-- Opening Marker --
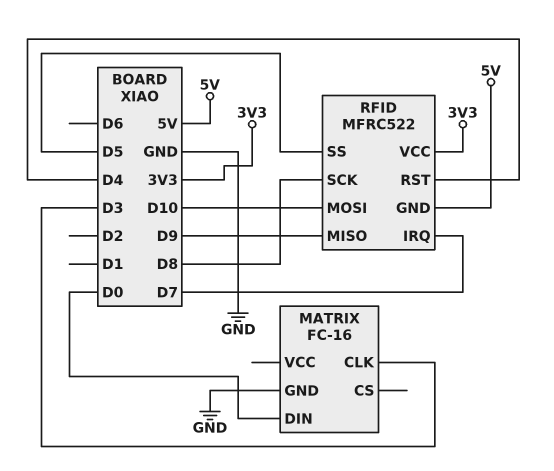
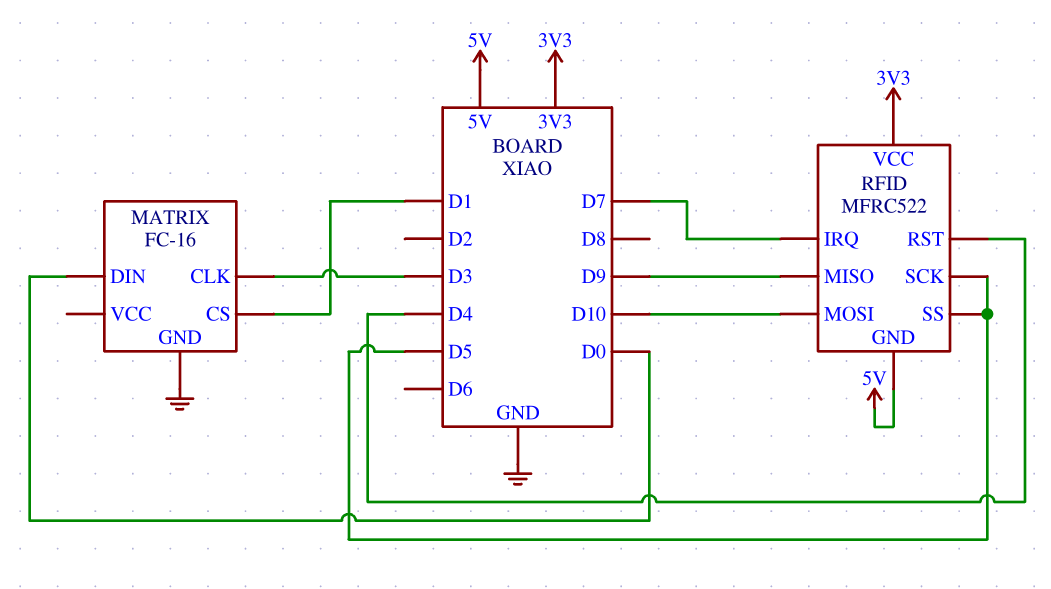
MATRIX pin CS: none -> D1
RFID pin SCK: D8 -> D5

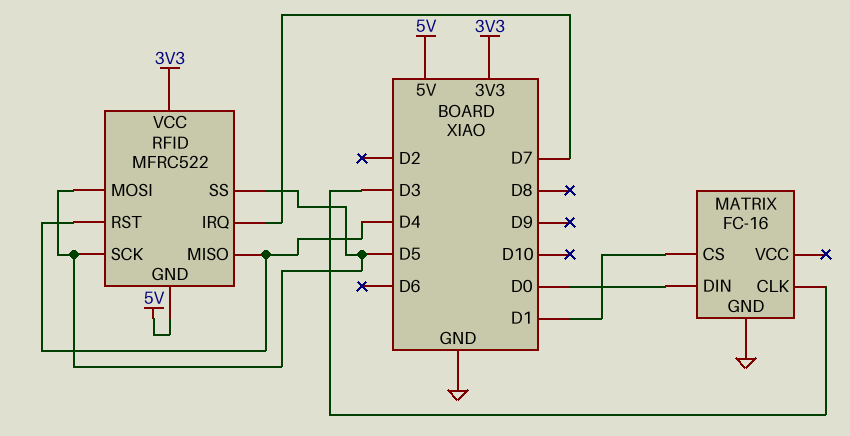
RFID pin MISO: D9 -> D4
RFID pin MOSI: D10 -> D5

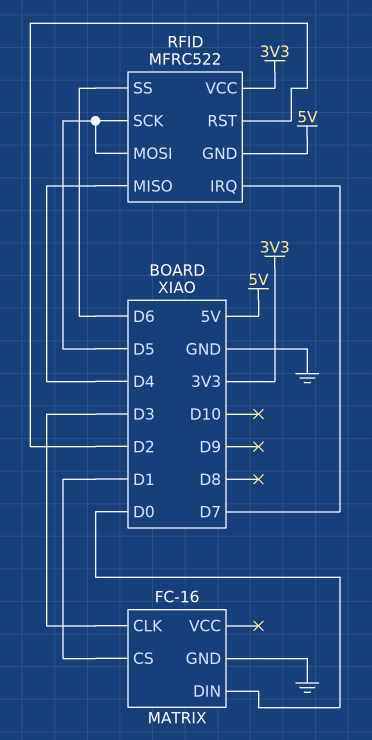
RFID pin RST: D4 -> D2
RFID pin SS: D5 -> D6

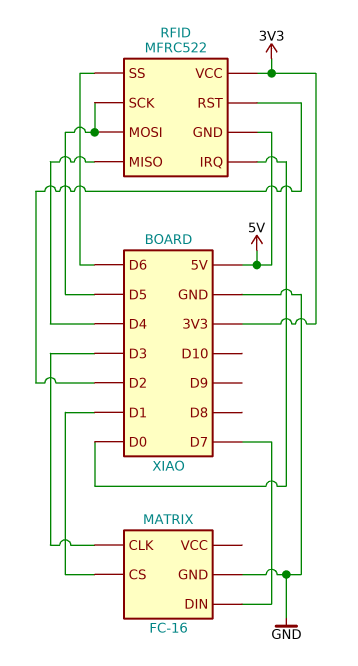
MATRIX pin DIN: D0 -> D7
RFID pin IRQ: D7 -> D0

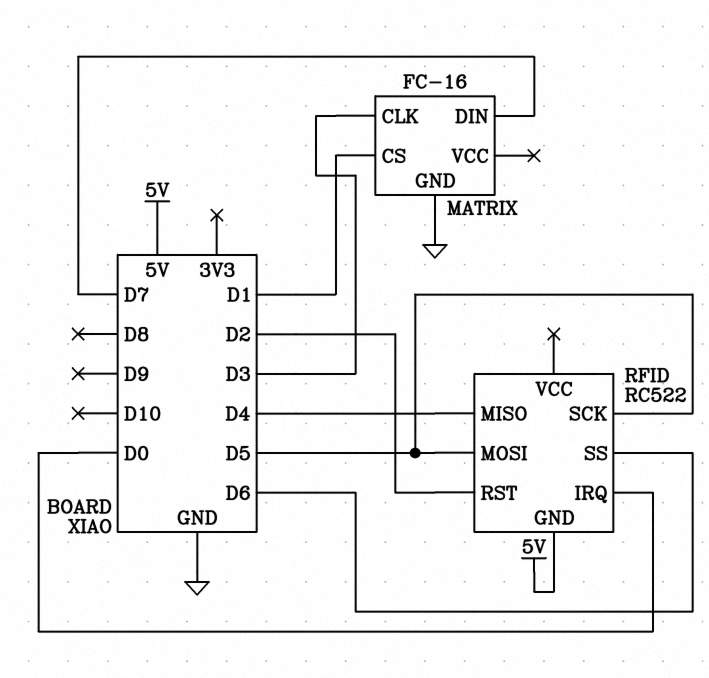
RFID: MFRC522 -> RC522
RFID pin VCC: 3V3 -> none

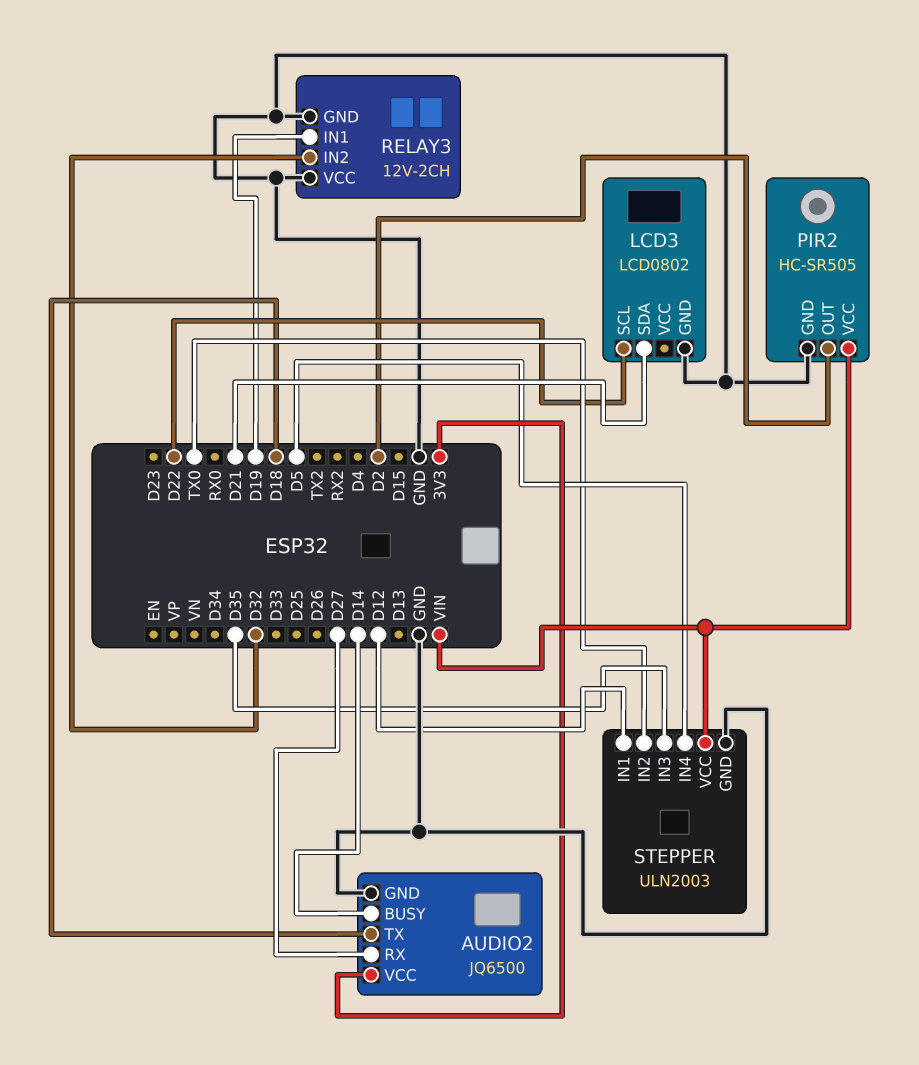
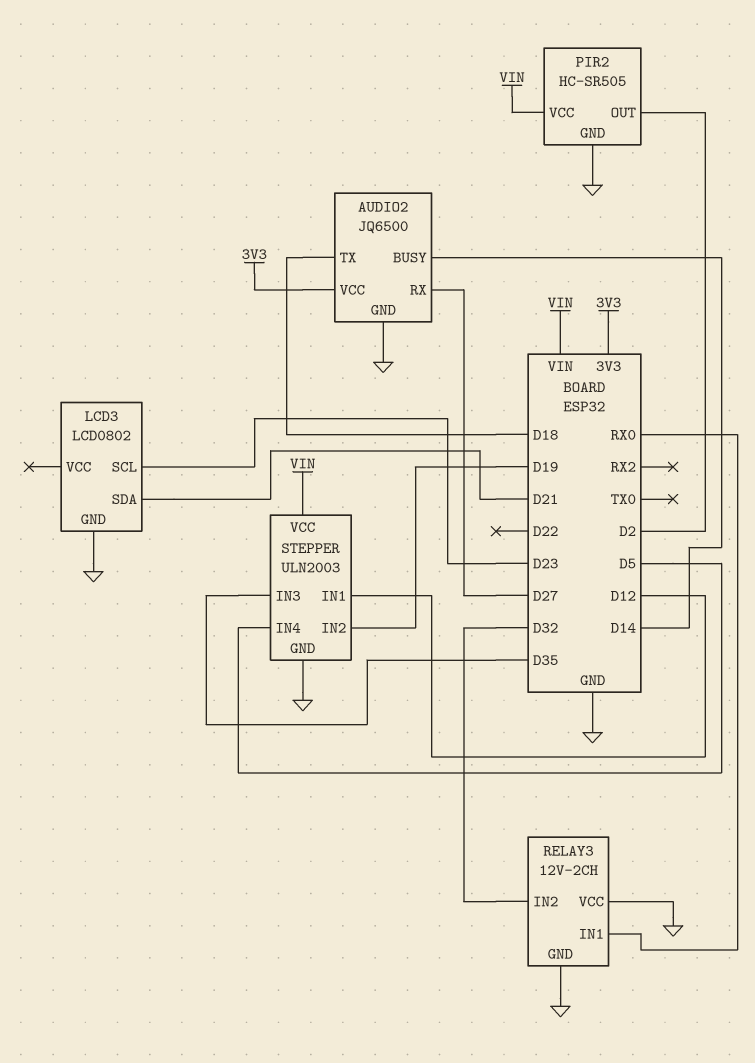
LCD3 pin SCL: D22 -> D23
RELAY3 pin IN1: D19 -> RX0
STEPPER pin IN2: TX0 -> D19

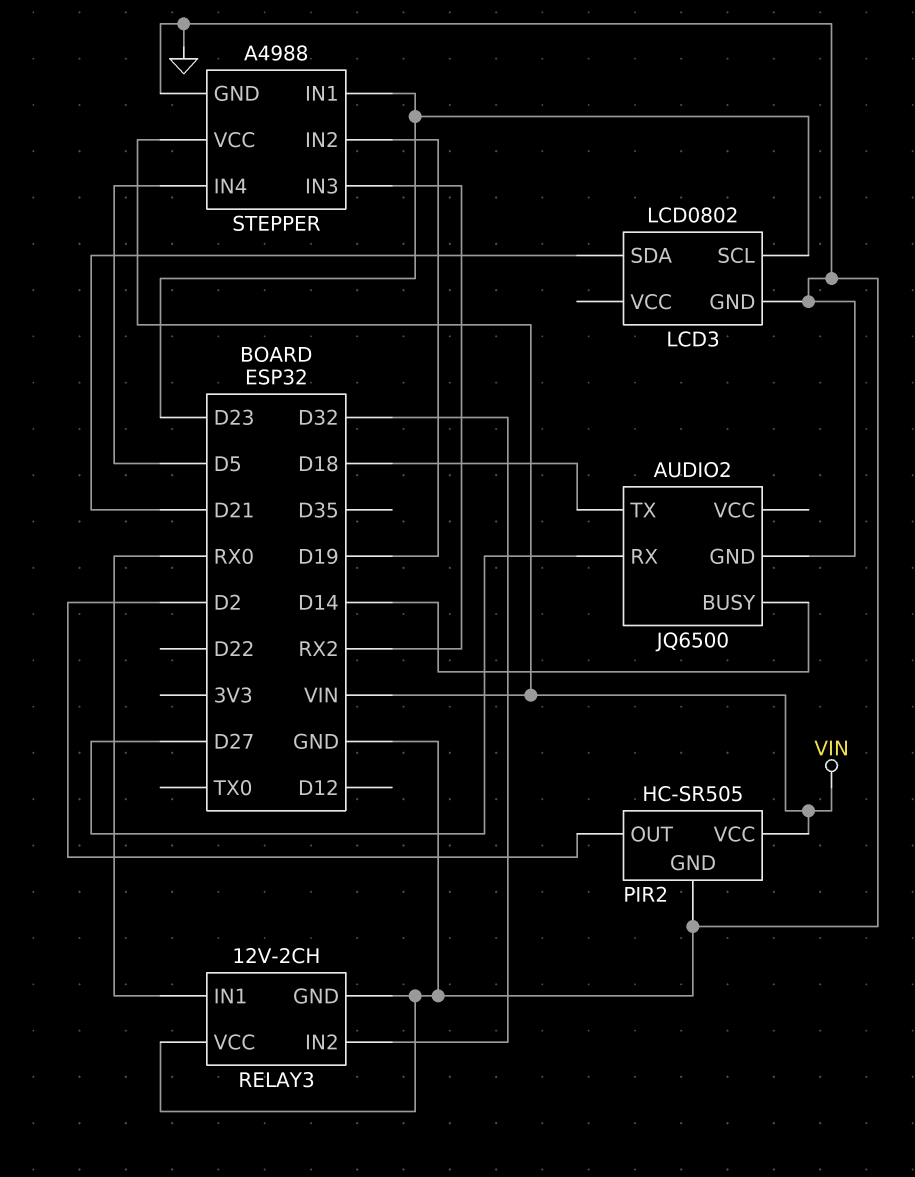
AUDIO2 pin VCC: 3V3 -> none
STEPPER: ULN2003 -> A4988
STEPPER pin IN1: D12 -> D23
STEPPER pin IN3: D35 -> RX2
-- Closing Marker --
Problem = Could you repeat, exactly and with nothing else, the lines from the one containing "RFID pin RST: D4 -> D2" through the last line of the records above, leaving out the pictures?

Reply to the task =
RFID pin RST: D4 -> D2
RFID pin SS: D5 -> D6

MATRIX pin DIN: D0 -> D7
RFID pin IRQ: D7 -> D0

RFID: MFRC522 -> RC522
RFID pin VCC: 3V3 -> none

LCD3 pin SCL: D22 -> D23
RELAY3 pin IN1: D19 -> RX0
STEPPER pin IN2: TX0 -> D19

AUDIO2 pin VCC: 3V3 -> none
STEPPER: ULN2003 -> A4988
STEPPER pin IN1: D12 -> D23
STEPPER pin IN3: D35 -> RX2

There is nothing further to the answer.